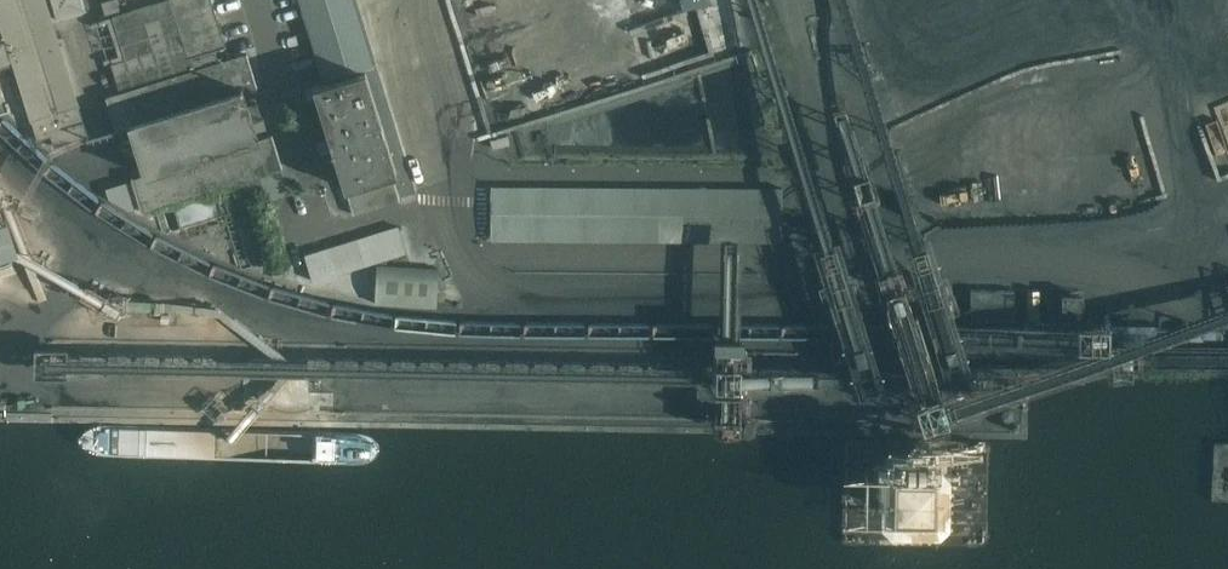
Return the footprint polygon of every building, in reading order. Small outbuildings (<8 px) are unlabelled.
[(47,0),(0,0),(0,68),(14,64),(32,121),(33,121),(38,139),(51,135),(55,146),(88,136),(79,107),(80,106),(47,0)] [(224,47),(226,47),(226,46),(227,46),(213,1),(217,0),(232,48),(250,43),(262,81),(282,74),(259,0),(172,0),(189,57),(190,58),(200,55),(203,66),(106,97),(118,132),(130,128),(144,175),(121,182),(128,208),(140,205),(141,212),(283,168),(273,135),(260,138),(246,91),(258,87),(246,53),(228,59),(224,47)] [(353,0),(301,0),(326,82),(374,67),(353,0)] [(398,173),(367,71),(316,87),(347,188),(398,173)] [(807,217),(807,190),(480,187),(480,213),(807,217)] [(807,243),(807,217),(480,213),(480,240),(807,243)] [(0,218),(0,290),(20,284),(8,244),(27,239),(24,230),(5,235),(0,218)] [(404,247),(396,224),(334,243),(342,267),(404,247)] [(439,300),(438,266),(379,268),(380,302),(439,300)] [(1082,309),(1082,294),(1063,294),(1062,309),(1082,309)] [(984,311),(985,295),(945,295),(945,303),(945,310),(984,311)] [(897,393),(879,342),(882,341),(874,315),(863,318),(861,312),(857,314),(851,316),(846,318),(838,306),(829,304),(824,323),(832,325),(836,337),(839,336),(850,371),(838,375),(839,380),(858,381),(858,394),(873,389),(877,395),(899,396),(898,409),(904,409),(905,391),(900,390),(899,393),(897,393)] [(967,367),(966,317),(947,316),(948,359),(955,359),(955,367),(967,367)] [(857,408),(858,394),(858,381),(839,380),(829,379),(828,406),(857,408)] [(1022,382),(1011,381),(1011,396),(1022,396),(1022,382)] [(898,414),(898,409),(899,396),(877,395),(875,413),(898,414)] [(1012,418),(1013,416),(1014,414),(1014,411),(1013,409),(1011,407),(1009,407),(1006,407),(1004,408),(1002,410),(1001,412),(1001,415),(1003,417),(1004,419),(1007,420),(1009,419),(1012,418)]
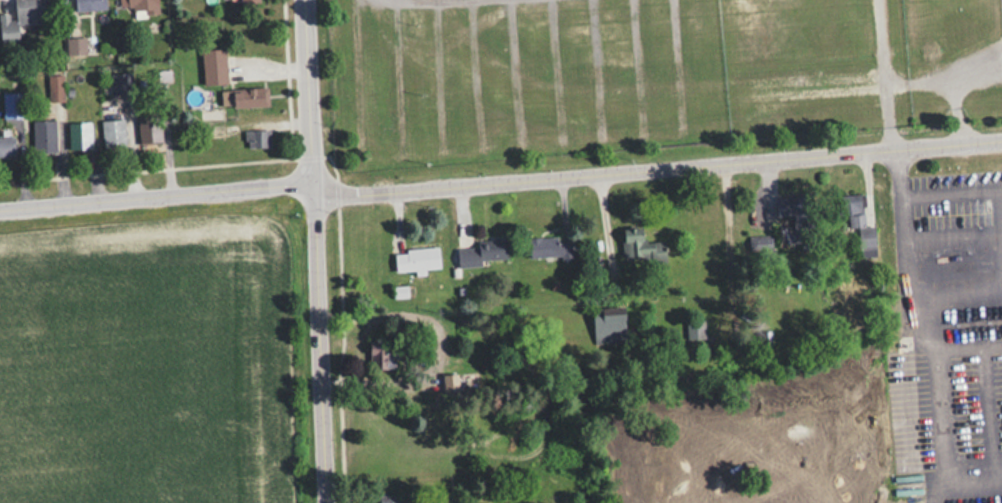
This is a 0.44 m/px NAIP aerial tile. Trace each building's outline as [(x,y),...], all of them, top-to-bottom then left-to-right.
[(13,13),(0,14),(0,43),(18,43),(17,24),(47,23),(46,0),(13,0),(13,13)] [(105,11),(105,0),(74,0),(74,11),(105,11)] [(132,7),(132,16),(158,14),(157,0),(118,0),(119,7),(132,7)] [(85,54),(85,38),(65,38),(65,54),(85,54)] [(226,84),(225,48),(201,50),(202,85),(226,84)] [(112,94),(132,93),(131,73),(111,74),(112,94)] [(268,106),(267,89),(227,90),(227,107),(268,106)] [(138,145),(160,145),(160,117),(138,117),(138,145)] [(125,120),(102,120),(102,151),(125,151),(125,120)] [(35,121),(35,155),(55,155),(55,121),(35,121)] [(67,123),(67,150),(91,150),(91,123),(67,123)] [(245,147),(269,147),(269,130),(245,130),(245,147)] [(14,158),(14,137),(0,137),(0,158),(14,158)] [(874,225),(864,225),(864,194),(845,194),(846,233),(854,233),(854,258),(875,257),(874,225)] [(664,241),(643,241),(643,230),(623,230),(623,259),(664,259),(664,241)] [(528,239),(530,258),(572,256),(571,237),(528,239)] [(458,248),(458,267),(480,267),(480,259),(506,259),(506,242),(476,242),(476,248),(458,248)] [(439,270),(438,248),(394,249),(395,271),(414,270),(414,271),(439,270)] [(592,309),(593,345),(624,344),(624,313),(603,314),(602,309),(592,309)] [(703,338),(703,322),(689,322),(689,339),(703,338)] [(397,341),(369,341),(369,368),(397,368),(397,341)] [(475,374),(443,374),(443,392),(475,392),(475,374)]
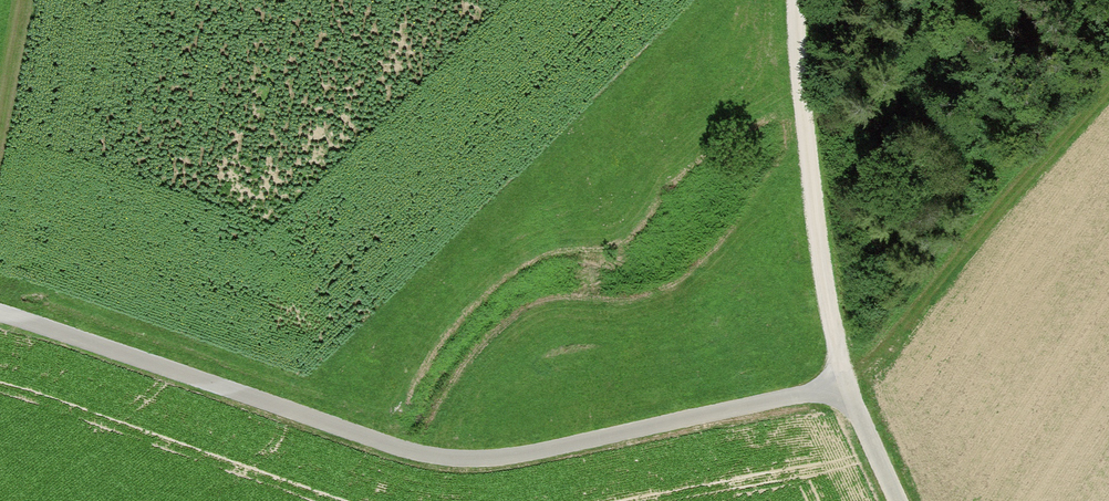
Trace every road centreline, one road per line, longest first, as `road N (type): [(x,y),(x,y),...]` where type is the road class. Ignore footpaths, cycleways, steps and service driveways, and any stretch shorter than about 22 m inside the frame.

> DIRECTIONS FOR THIS TASK: Everything in the listing must be copied exactly except the pictures.

> TASK RESULT:
Return the footprint polygon of every building, in reading order. Small outbuildings (<8 px) are unlabelled.
[(47,0),(0,0),(0,68),(14,64),(32,121),(33,121),(38,139),(51,135),(55,146),(88,136),(79,107),(80,106),(47,0)] [(224,47),(226,47),(226,46),(227,46),(213,1),(217,0),(232,48),(250,43),(262,81),(282,74),(259,0),(172,0),(189,57),(190,58),(200,55),(203,66),(106,97),(118,132),(130,128),(144,175),(121,182),(128,208),(140,205),(141,212),(283,168),(273,135),(260,138),(246,91),(258,87),(246,53),(228,59),(224,47)] [(353,0),(301,0),(326,82),(374,67),(353,0)] [(398,173),(367,71),(316,87),(347,188),(398,173)] [(807,217),(807,190),(480,187),(480,213),(807,217)] [(807,243),(807,217),(480,213),(480,240),(807,243)] [(0,218),(0,290),(20,284),(8,244),(27,239),(24,230),(5,235),(0,218)] [(404,247),(396,224),(334,243),(342,267),(404,247)] [(439,300),(438,266),(379,268),(380,302),(439,300)] [(1082,309),(1082,294),(1063,294),(1062,309),(1082,309)] [(984,311),(985,295),(945,295),(945,303),(945,310),(984,311)] [(897,393),(879,342),(882,341),(874,315),(863,318),(861,312),(857,314),(851,316),(846,318),(838,306),(829,304),(824,323),(832,325),(836,337),(839,336),(850,371),(838,375),(839,380),(858,381),(858,394),(873,389),(877,395),(899,396),(898,409),(904,409),(905,391),(900,390),(899,393),(897,393)] [(967,367),(966,317),(947,316),(948,359),(955,359),(955,367),(967,367)] [(857,408),(858,394),(858,381),(839,380),(829,379),(828,406),(857,408)] [(1022,382),(1011,381),(1011,396),(1022,396),(1022,382)] [(898,414),(898,409),(899,396),(877,395),(875,413),(898,414)] [(1012,418),(1013,416),(1014,414),(1014,411),(1013,409),(1011,407),(1009,407),(1006,407),(1004,408),(1002,410),(1001,412),(1001,415),(1003,417),(1004,419),(1007,420),(1009,419),(1012,418)]
This is a 0.44 m/px NAIP aerial tile. Trace each building's outline as [(x,y),...], all of them, top-to-bottom then left-to-right.
[(13,13),(0,14),(0,43),(18,43),(17,24),(47,23),(46,0),(13,0),(13,13)] [(105,11),(105,0),(74,0),(74,11),(105,11)] [(132,7),(132,16),(158,14),(157,0),(118,0),(119,7),(132,7)] [(85,54),(85,38),(65,38),(65,54),(85,54)] [(226,84),(225,48),(201,50),(202,85),(226,84)] [(112,94),(132,93),(131,73),(111,74),(112,94)] [(268,106),(267,89),(227,90),(227,107),(268,106)] [(138,145),(160,145),(160,117),(138,117),(138,145)] [(125,120),(102,120),(102,151),(125,151),(125,120)] [(35,121),(35,155),(55,155),(55,121),(35,121)] [(67,123),(67,150),(91,150),(91,123),(67,123)] [(245,147),(269,147),(269,130),(245,130),(245,147)] [(14,158),(14,137),(0,137),(0,158),(14,158)] [(874,225),(864,225),(864,194),(845,194),(846,233),(854,233),(854,258),(875,257),(874,225)] [(664,241),(643,241),(643,230),(623,230),(623,259),(664,259),(664,241)] [(528,239),(530,258),(572,256),(571,237),(528,239)] [(458,248),(458,267),(480,267),(480,259),(506,259),(506,242),(476,242),(476,248),(458,248)] [(439,270),(438,248),(394,249),(395,271),(414,270),(414,271),(439,270)] [(592,309),(593,345),(624,344),(624,313),(603,314),(602,309),(592,309)] [(703,338),(703,322),(689,322),(689,339),(703,338)] [(397,341),(369,341),(369,368),(397,368),(397,341)] [(475,374),(443,374),(443,392),(475,392),(475,374)]
Trace every road centreline, one road per line, longest first, as `road N (type): [(x,y),(x,y),...]` where type is the road class. Ignore footpaths, cycleways, steps and service driveways, and any stretch shorter than about 22 m inside the frame.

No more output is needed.